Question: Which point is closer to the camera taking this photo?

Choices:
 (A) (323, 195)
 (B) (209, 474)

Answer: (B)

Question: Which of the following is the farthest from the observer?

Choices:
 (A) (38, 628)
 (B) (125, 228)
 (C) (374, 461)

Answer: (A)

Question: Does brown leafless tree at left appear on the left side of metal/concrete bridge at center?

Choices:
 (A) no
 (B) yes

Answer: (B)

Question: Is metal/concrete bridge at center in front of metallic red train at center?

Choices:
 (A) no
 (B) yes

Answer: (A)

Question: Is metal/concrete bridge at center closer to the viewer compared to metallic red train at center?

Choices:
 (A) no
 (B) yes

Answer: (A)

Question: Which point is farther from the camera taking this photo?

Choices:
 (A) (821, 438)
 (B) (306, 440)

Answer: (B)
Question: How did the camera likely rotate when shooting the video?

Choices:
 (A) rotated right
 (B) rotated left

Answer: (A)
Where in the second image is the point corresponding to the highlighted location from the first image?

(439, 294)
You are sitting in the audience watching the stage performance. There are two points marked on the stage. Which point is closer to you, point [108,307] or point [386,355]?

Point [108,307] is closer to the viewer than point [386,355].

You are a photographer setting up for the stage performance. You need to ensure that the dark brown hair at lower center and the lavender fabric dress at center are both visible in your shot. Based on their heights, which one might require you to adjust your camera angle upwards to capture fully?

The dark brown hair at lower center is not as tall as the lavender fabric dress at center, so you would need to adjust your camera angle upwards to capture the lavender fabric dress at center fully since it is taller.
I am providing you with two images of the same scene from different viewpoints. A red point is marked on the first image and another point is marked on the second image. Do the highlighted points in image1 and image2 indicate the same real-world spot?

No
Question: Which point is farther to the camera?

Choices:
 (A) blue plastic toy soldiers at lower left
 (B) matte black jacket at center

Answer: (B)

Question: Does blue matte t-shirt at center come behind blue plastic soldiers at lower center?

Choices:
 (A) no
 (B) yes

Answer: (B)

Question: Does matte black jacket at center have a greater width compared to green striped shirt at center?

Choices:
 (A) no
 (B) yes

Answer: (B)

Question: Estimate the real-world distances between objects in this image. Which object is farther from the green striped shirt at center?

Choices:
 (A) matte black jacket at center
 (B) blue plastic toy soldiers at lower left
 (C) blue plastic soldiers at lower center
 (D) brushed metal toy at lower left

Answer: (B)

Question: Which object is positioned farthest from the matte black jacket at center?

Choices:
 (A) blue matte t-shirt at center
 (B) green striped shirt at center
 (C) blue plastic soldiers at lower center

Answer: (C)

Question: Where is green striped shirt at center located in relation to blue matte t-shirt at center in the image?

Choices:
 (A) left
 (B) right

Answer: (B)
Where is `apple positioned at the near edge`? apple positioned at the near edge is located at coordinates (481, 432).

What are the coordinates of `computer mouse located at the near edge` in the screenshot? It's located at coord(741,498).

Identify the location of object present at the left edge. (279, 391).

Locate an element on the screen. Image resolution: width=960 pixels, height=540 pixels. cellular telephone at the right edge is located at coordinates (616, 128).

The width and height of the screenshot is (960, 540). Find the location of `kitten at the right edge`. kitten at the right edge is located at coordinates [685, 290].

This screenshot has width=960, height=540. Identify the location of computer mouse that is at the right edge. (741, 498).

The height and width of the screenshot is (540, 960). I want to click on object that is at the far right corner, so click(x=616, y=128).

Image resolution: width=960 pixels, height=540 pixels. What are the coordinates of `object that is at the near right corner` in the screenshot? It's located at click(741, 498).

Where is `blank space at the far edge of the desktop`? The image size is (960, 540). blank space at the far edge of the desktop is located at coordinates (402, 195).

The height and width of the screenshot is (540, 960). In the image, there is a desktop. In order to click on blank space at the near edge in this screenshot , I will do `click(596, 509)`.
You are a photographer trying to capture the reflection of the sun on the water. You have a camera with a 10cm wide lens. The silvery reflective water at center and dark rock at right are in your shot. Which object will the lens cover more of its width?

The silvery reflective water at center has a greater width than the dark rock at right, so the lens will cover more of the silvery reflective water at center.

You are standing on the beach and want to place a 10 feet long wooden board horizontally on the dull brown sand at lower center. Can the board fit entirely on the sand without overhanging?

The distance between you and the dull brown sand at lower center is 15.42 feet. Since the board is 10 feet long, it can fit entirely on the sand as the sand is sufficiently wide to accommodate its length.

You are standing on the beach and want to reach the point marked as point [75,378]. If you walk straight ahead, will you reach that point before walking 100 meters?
____
_Exercise instructions_
Pick out every line in the records above that contains the string "closer". Case counts.

_Result for this exercise_
Question: Which point is closer to the camera taking this photo?
Question: Is metal/concrete bridge at center closer to the viewer compared to metallic red train at center?
You are sitting in the audience watching the stage performance. There are two points marked on the stage. Which point is closer to you, point [108,307] or point [386,355]?
Point [108,307] is closer to the viewer than point [386,355].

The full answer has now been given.